Coordinate-based change listings:
____________
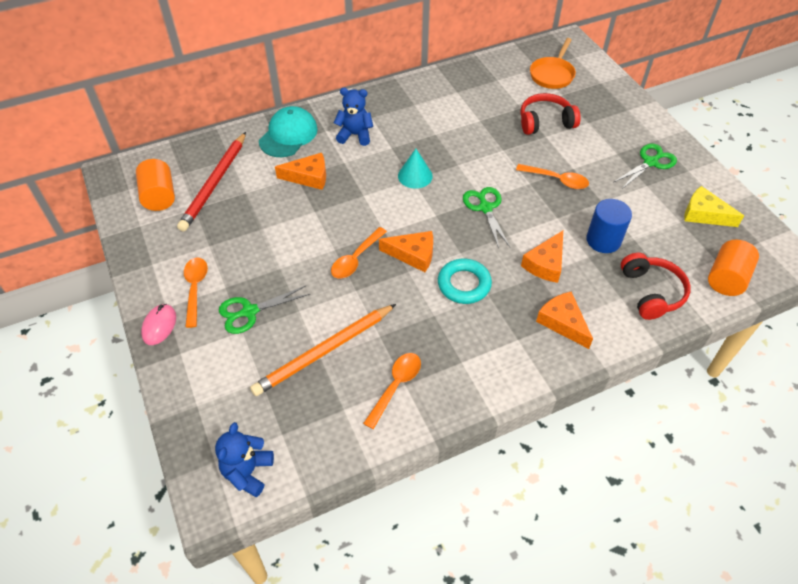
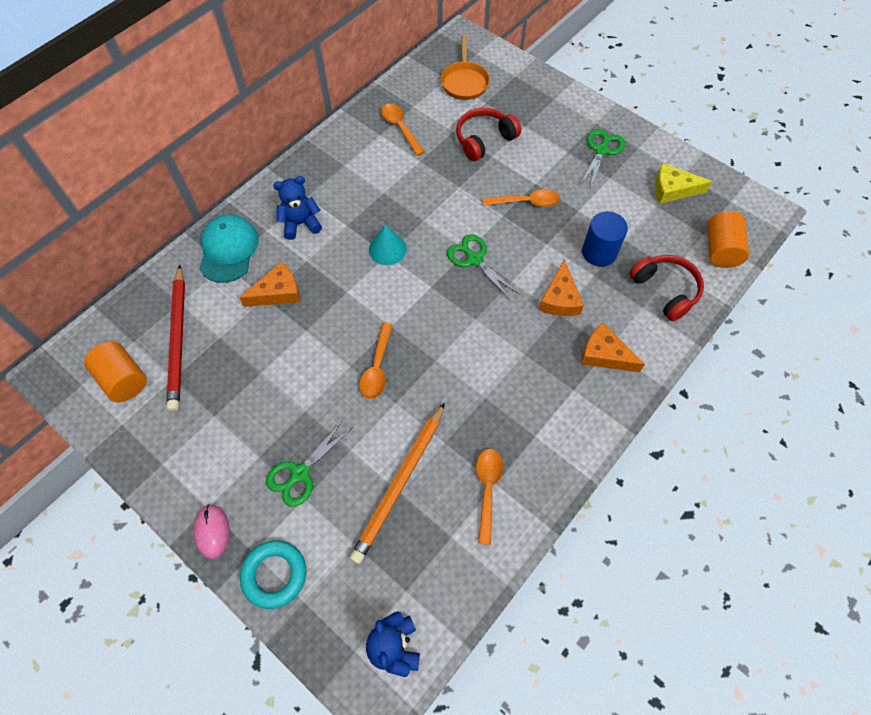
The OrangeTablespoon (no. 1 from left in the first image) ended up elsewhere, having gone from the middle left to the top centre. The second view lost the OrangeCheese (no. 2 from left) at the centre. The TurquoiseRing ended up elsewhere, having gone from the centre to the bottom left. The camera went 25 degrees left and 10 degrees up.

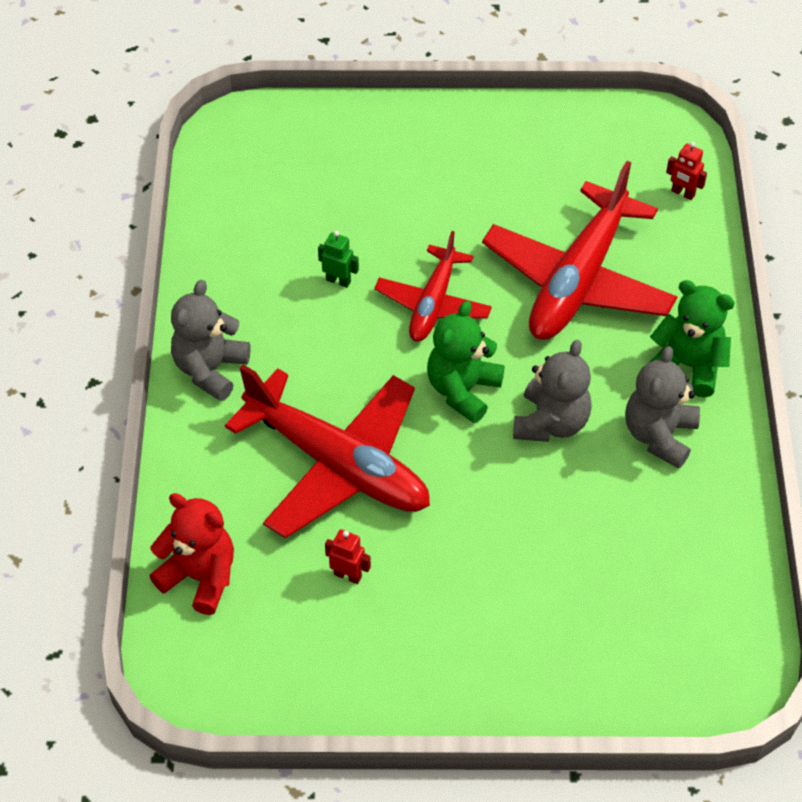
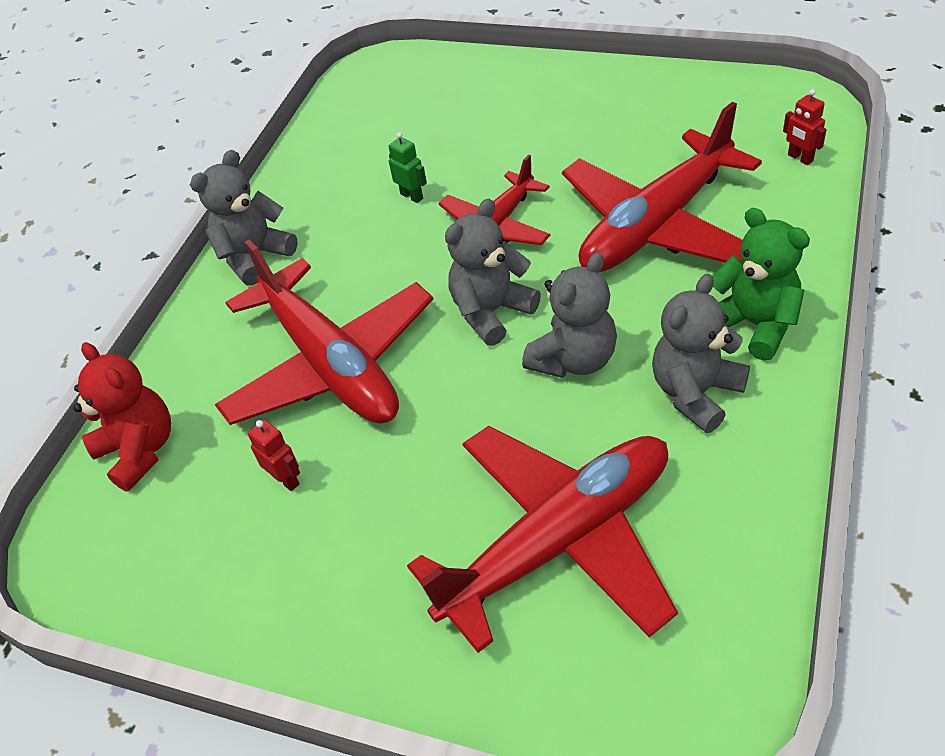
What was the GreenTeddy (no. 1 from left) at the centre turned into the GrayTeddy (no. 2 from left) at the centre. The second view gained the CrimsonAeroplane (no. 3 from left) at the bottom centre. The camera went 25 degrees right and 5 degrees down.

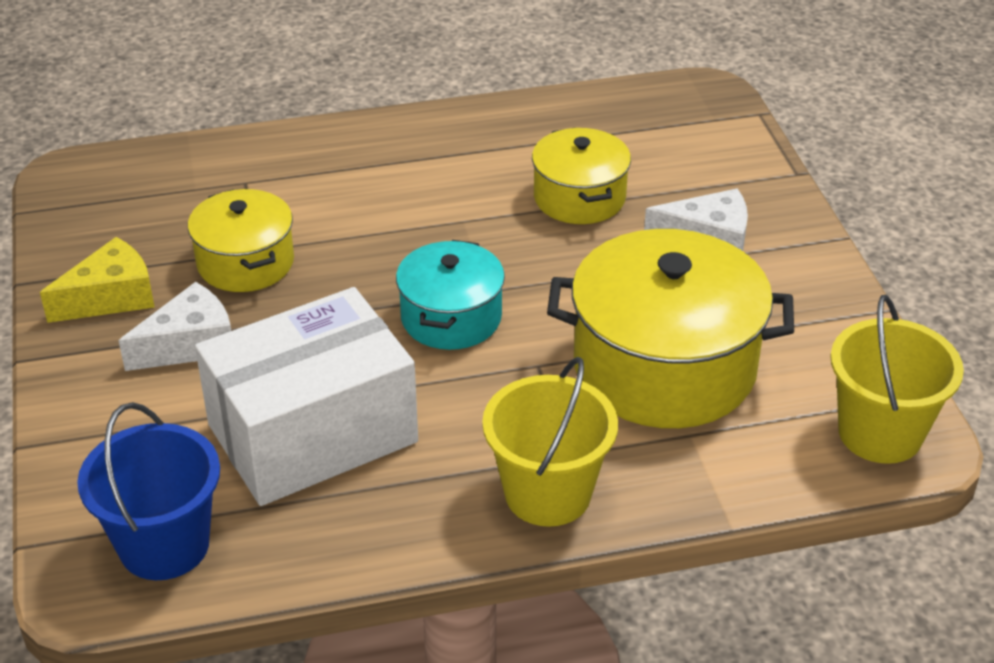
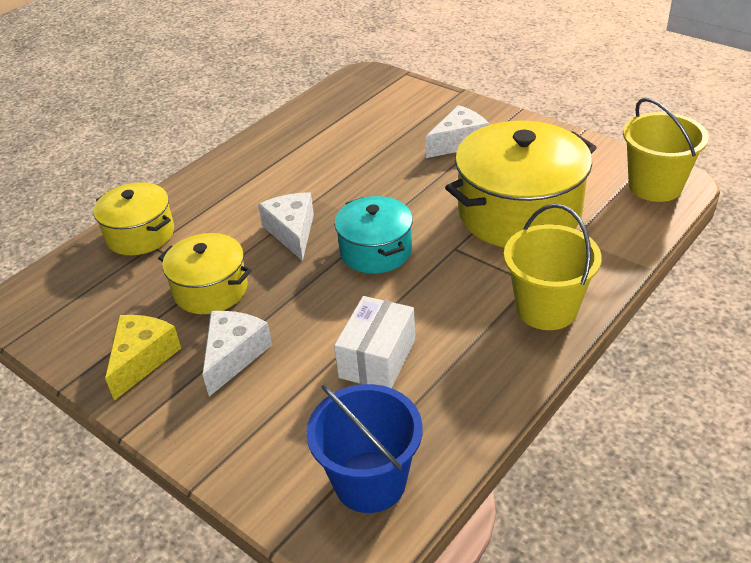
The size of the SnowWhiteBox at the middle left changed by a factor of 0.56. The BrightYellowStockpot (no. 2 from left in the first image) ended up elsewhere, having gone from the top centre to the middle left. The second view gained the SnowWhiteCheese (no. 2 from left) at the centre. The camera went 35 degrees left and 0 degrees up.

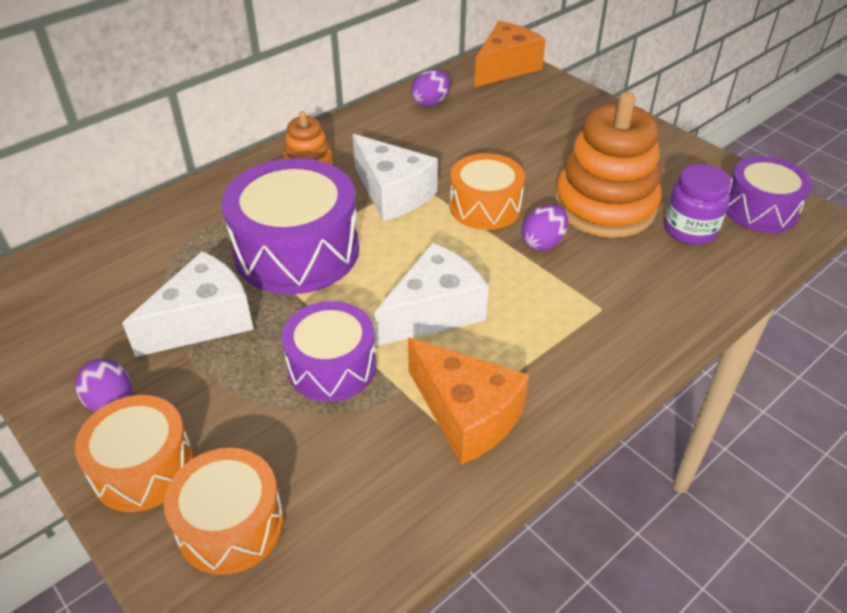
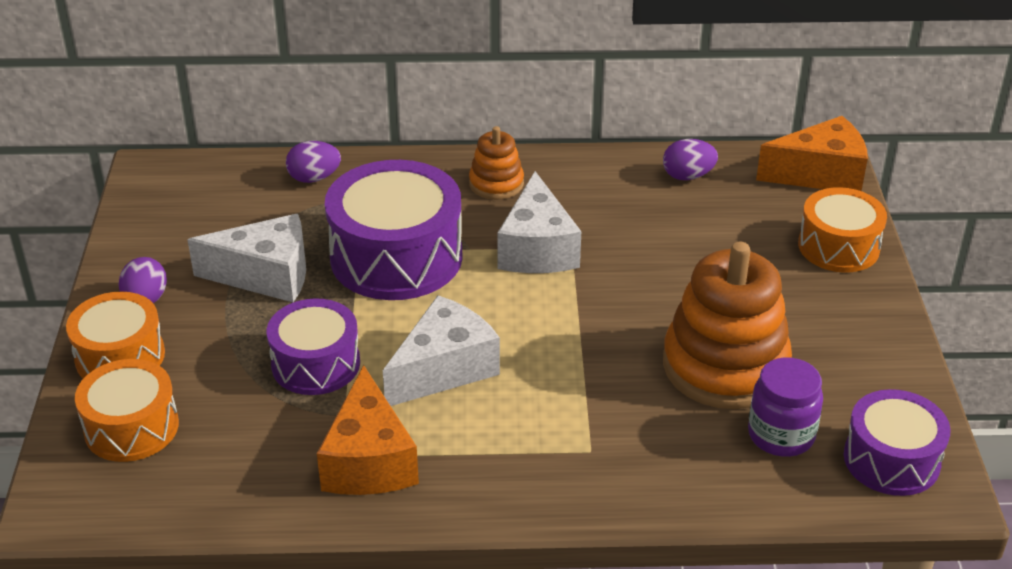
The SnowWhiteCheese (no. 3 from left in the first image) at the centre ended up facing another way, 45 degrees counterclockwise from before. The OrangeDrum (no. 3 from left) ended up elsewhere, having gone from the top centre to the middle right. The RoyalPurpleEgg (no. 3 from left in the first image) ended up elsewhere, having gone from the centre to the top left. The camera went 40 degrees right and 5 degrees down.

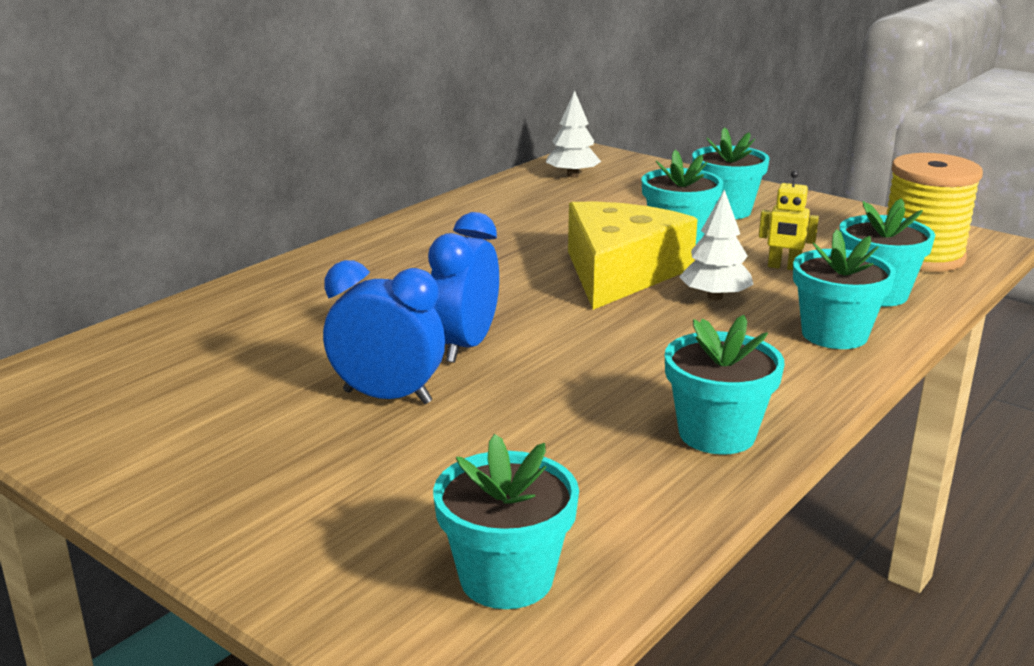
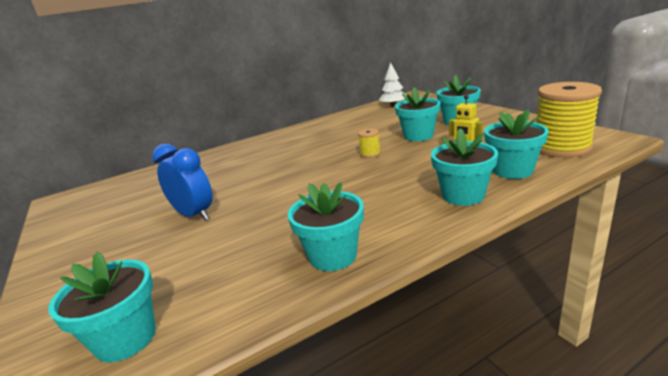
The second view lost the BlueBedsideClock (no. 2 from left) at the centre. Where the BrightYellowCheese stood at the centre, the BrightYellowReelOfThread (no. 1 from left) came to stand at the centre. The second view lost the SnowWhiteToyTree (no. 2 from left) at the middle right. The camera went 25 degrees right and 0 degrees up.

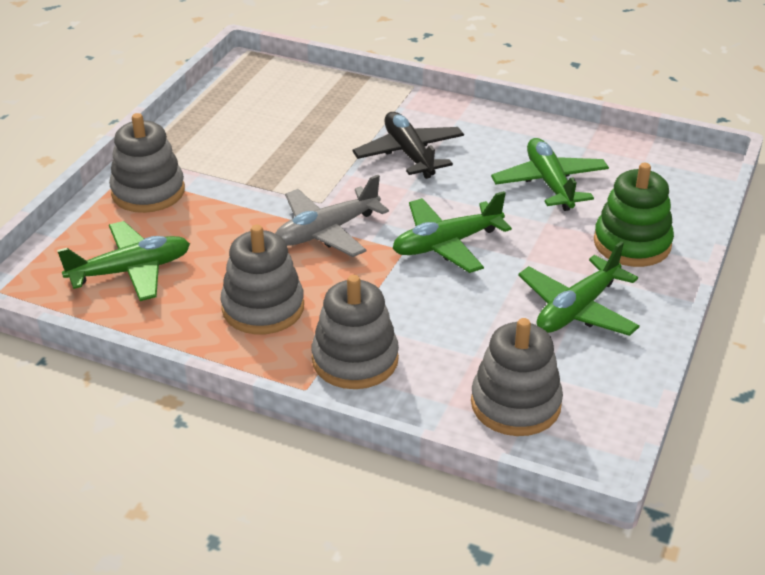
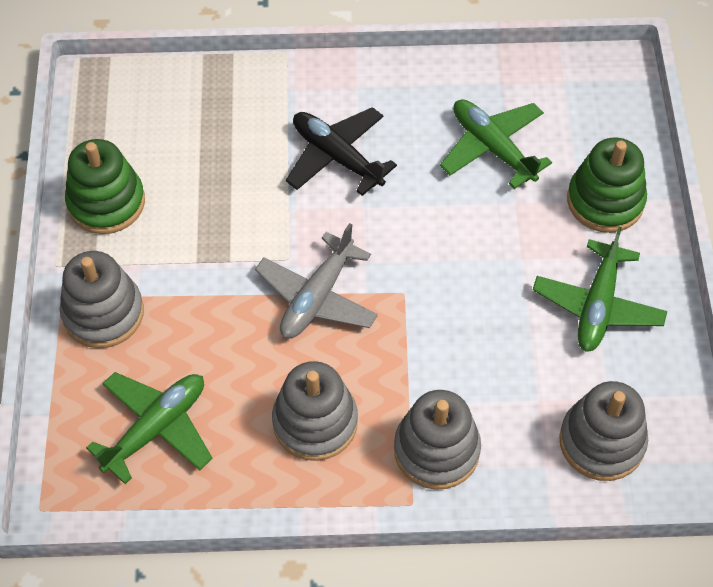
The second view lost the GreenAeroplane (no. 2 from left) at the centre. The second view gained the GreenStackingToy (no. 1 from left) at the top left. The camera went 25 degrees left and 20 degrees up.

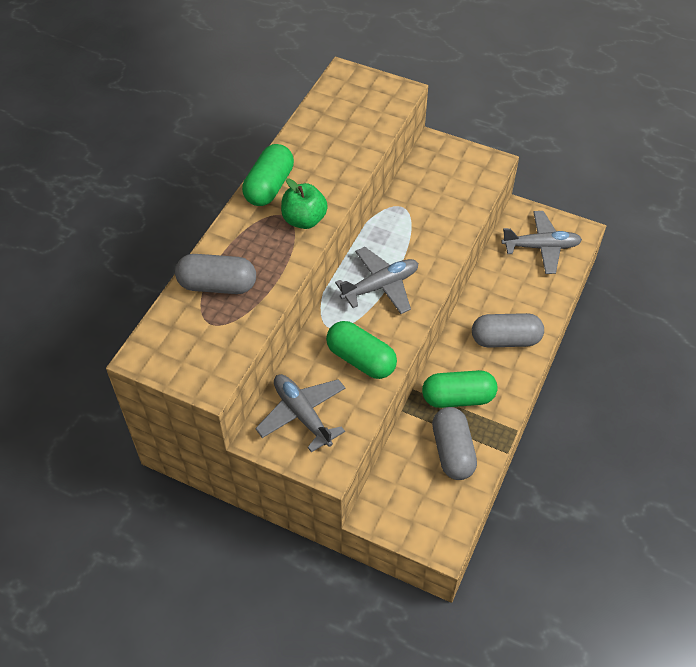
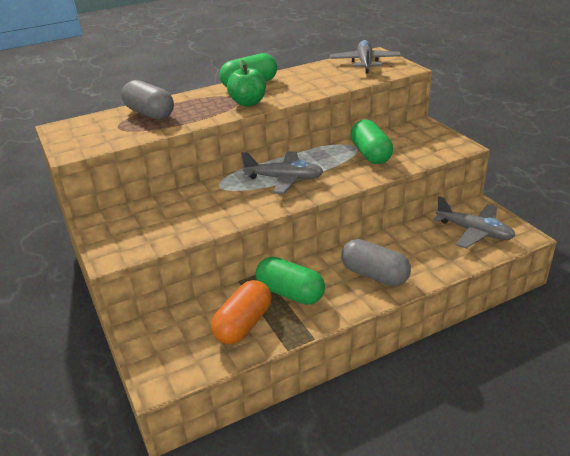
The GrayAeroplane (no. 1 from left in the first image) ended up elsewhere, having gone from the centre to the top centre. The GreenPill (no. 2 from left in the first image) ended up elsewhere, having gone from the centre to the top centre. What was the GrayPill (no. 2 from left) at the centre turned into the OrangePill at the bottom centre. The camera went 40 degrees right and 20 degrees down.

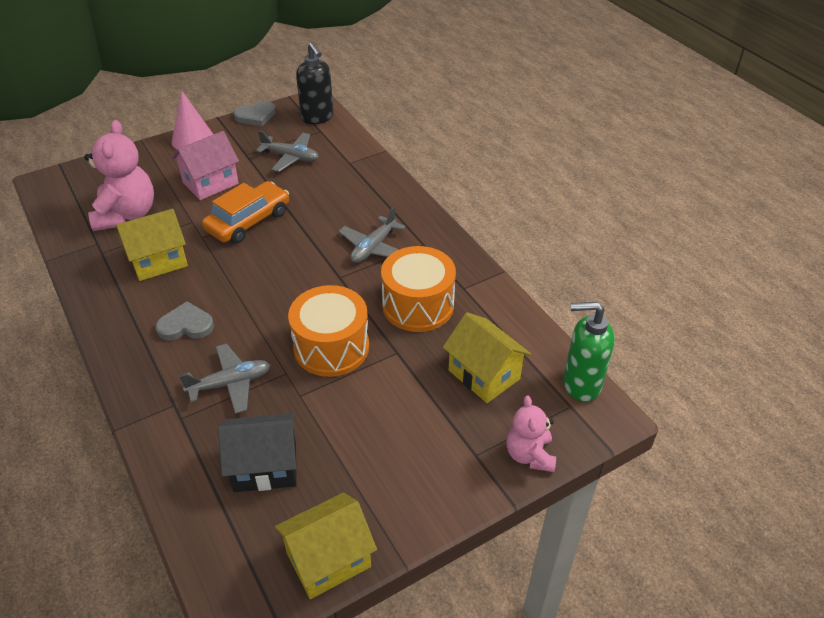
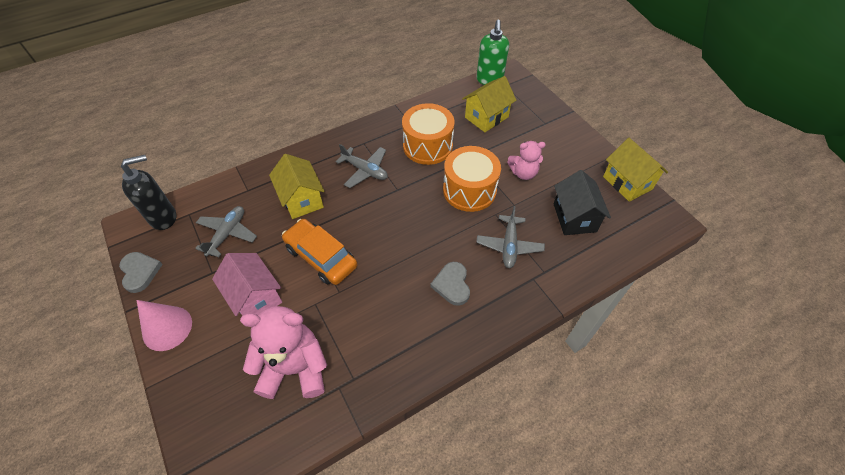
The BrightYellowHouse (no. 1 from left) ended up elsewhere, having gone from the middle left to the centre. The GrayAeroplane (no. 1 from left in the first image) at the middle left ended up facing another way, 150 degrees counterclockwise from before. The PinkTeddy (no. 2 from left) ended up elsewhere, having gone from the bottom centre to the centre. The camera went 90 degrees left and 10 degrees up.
____________
TASK DIRECTIONS: Print every entry above verbatim but drop the images.

FINISHED EXERCISE:
The OrangeTablespoon (no. 1 from left in the first image) ended up elsewhere, having gone from the middle left to the top centre. The second view lost the OrangeCheese (no. 2 from left) at the centre. The TurquoiseRing ended up elsewhere, having gone from the centre to the bottom left. The camera went 25 degrees left and 10 degrees up.

What was the GreenTeddy (no. 1 from left) at the centre turned into the GrayTeddy (no. 2 from left) at the centre. The second view gained the CrimsonAeroplane (no. 3 from left) at the bottom centre. The camera went 25 degrees right and 5 degrees down.

The size of the SnowWhiteBox at the middle left changed by a factor of 0.56. The BrightYellowStockpot (no. 2 from left in the first image) ended up elsewhere, having gone from the top centre to the middle left. The second view gained the SnowWhiteCheese (no. 2 from left) at the centre. The camera went 35 degrees left and 0 degrees up.

The SnowWhiteCheese (no. 3 from left in the first image) at the centre ended up facing another way, 45 degrees counterclockwise from before. The OrangeDrum (no. 3 from left) ended up elsewhere, having gone from the top centre to the middle right. The RoyalPurpleEgg (no. 3 from left in the first image) ended up elsewhere, having gone from the centre to the top left. The camera went 40 degrees right and 5 degrees down.

The second view lost the BlueBedsideClock (no. 2 from left) at the centre. Where the BrightYellowCheese stood at the centre, the BrightYellowReelOfThread (no. 1 from left) came to stand at the centre. The second view lost the SnowWhiteToyTree (no. 2 from left) at the middle right. The camera went 25 degrees right and 0 degrees up.

The second view lost the GreenAeroplane (no. 2 from left) at the centre. The second view gained the GreenStackingToy (no. 1 from left) at the top left. The camera went 25 degrees left and 20 degrees up.

The GrayAeroplane (no. 1 from left in the first image) ended up elsewhere, having gone from the centre to the top centre. The GreenPill (no. 2 from left in the first image) ended up elsewhere, having gone from the centre to the top centre. What was the GrayPill (no. 2 from left) at the centre turned into the OrangePill at the bottom centre. The camera went 40 degrees right and 20 degrees down.

The BrightYellowHouse (no. 1 from left) ended up elsewhere, having gone from the middle left to the centre. The GrayAeroplane (no. 1 from left in the first image) at the middle left ended up facing another way, 150 degrees counterclockwise from before. The PinkTeddy (no. 2 from left) ended up elsewhere, having gone from the bottom centre to the centre. The camera went 90 degrees left and 10 degrees up.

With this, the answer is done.